━━ Material supplied ━━

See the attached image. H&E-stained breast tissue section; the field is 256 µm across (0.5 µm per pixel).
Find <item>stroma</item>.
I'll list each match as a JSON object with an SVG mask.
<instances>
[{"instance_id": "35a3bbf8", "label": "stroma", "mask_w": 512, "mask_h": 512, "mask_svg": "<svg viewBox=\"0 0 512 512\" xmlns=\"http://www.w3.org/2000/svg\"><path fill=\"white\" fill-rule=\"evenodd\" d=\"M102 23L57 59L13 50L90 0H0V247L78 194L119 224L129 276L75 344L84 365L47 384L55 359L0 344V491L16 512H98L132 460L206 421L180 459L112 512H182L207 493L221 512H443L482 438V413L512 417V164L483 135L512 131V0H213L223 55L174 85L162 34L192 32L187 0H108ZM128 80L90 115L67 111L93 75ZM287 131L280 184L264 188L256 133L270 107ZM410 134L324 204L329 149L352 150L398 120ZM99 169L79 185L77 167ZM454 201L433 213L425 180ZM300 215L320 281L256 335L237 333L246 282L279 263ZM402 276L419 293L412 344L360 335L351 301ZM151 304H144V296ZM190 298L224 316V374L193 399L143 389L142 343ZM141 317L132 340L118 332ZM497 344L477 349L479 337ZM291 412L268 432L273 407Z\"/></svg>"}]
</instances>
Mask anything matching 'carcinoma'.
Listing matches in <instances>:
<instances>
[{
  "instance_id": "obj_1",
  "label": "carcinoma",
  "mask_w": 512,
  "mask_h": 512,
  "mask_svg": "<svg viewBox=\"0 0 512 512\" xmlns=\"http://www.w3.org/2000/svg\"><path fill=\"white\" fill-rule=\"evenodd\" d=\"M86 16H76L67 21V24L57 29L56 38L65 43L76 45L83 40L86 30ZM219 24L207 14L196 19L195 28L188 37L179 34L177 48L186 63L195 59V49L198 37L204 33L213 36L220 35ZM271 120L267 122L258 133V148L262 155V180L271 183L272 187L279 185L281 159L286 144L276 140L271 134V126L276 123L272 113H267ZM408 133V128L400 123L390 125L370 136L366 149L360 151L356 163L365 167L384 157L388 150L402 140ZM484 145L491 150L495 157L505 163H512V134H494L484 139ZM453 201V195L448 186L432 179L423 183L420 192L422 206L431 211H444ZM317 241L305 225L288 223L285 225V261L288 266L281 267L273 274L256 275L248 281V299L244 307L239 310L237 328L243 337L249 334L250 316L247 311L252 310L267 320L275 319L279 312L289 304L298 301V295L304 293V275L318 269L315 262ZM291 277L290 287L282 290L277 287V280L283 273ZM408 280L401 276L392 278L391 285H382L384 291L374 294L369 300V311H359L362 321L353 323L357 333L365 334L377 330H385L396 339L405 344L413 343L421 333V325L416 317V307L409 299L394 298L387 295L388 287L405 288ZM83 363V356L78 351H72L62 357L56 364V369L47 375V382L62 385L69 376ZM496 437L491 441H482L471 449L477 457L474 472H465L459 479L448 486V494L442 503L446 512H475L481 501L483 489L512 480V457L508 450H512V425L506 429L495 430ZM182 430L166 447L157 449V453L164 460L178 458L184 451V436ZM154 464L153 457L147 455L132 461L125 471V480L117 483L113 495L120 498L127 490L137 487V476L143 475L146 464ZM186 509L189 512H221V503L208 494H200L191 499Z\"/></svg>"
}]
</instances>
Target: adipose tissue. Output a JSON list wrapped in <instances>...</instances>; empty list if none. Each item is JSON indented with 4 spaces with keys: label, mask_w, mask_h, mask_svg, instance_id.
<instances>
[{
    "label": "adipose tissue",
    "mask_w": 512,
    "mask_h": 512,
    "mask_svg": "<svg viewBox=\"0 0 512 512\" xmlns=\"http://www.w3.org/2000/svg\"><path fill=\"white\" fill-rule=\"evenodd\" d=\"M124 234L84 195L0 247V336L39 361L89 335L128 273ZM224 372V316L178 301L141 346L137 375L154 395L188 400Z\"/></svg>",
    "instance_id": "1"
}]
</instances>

━━━

▸ Task requirements: Every entry in the listing must be retyped exactly.

▸ Solution below:
See the attached image. H&E-stained breast tissue section; the field is 256 µm across (0.5 µm per pixel).
Find <item>stroma</item>.
I'll list each match as a JSON object with an SVG mask.
<instances>
[{"instance_id": "35a3bbf8", "label": "stroma", "mask_w": 512, "mask_h": 512, "mask_svg": "<svg viewBox=\"0 0 512 512\" xmlns=\"http://www.w3.org/2000/svg\"><path fill=\"white\" fill-rule=\"evenodd\" d=\"M102 23L57 59L13 50L90 0H0V247L78 194L119 224L129 276L75 344L84 365L47 384L55 359L0 344V491L16 512H98L132 460L206 421L180 459L112 512H182L207 493L221 512H443L482 438V413L512 417V164L483 135L512 131V0H213L223 55L174 85L162 34L192 32L187 0H108ZM128 80L90 115L67 111L93 75ZM287 131L280 184L264 188L256 133L270 107ZM410 134L324 204L329 149L352 150L398 120ZM99 169L79 185L77 167ZM454 201L433 213L425 180ZM300 215L320 281L256 335L237 333L246 282L279 263ZM402 276L419 293L412 344L360 335L351 301ZM151 304H144V296ZM190 298L224 316V374L193 399L143 389L142 343ZM141 317L132 340L118 332ZM497 344L477 349L479 337ZM291 412L268 432L273 407Z\"/></svg>"}]
</instances>
Mask anything matching 'carcinoma'.
Listing matches in <instances>:
<instances>
[{
  "instance_id": "obj_1",
  "label": "carcinoma",
  "mask_w": 512,
  "mask_h": 512,
  "mask_svg": "<svg viewBox=\"0 0 512 512\" xmlns=\"http://www.w3.org/2000/svg\"><path fill=\"white\" fill-rule=\"evenodd\" d=\"M86 16H76L67 21V24L57 29L56 38L65 43L76 45L83 40L86 30ZM219 24L207 14L196 19L195 28L188 37L179 34L177 48L186 63L195 59V49L198 37L204 33L213 36L220 35ZM271 120L267 122L258 133V148L262 155V180L271 183L272 187L279 185L281 159L286 144L276 140L271 134V126L276 123L272 113H267ZM408 133V128L400 123L390 125L370 136L366 149L360 151L356 163L365 167L384 157L388 150L402 140ZM484 145L491 150L495 157L505 163H512V134H494L484 139ZM453 201V195L448 186L432 179L423 183L420 192L422 206L431 211H444ZM317 241L305 225L288 223L285 225V261L288 266L281 267L273 274L256 275L248 281V299L244 307L239 310L237 328L243 337L249 334L250 316L247 311L252 310L267 320L275 319L279 312L289 304L298 301V295L304 293V275L318 269L315 262ZM291 277L290 287L282 290L277 287V280L283 273ZM408 280L401 276L392 278L391 285H382L384 291L374 294L369 300V311H359L362 321L353 323L357 333L365 334L377 330H385L396 339L405 344L413 343L421 333V325L416 317V307L409 299L394 298L387 295L388 287L405 288ZM83 363V356L78 351H72L62 357L56 364V369L47 375V382L62 385L69 376ZM496 437L491 441H482L471 449L477 457L474 472H465L459 479L448 486V494L442 503L446 512H475L481 501L483 489L512 480V457L508 450H512V425L506 429L495 430ZM182 430L166 447L157 449V453L164 460L178 458L184 451V436ZM154 464L153 457L147 455L132 461L125 471V480L117 483L113 495L120 498L127 490L137 487V476L143 475L146 464ZM186 509L189 512H221V503L208 494H200L191 499Z\"/></svg>"
}]
</instances>
Target: adipose tissue. Output a JSON list wrapped in <instances>...</instances>; empty list if none. Each item is JSON indented with 4 spaces with keys: label, mask_w, mask_h, mask_svg, instance_id.
<instances>
[{
    "label": "adipose tissue",
    "mask_w": 512,
    "mask_h": 512,
    "mask_svg": "<svg viewBox=\"0 0 512 512\" xmlns=\"http://www.w3.org/2000/svg\"><path fill=\"white\" fill-rule=\"evenodd\" d=\"M124 234L84 195L0 247V336L39 361L89 335L128 273ZM224 372V316L178 301L141 346L137 375L154 395L188 400Z\"/></svg>",
    "instance_id": "1"
}]
</instances>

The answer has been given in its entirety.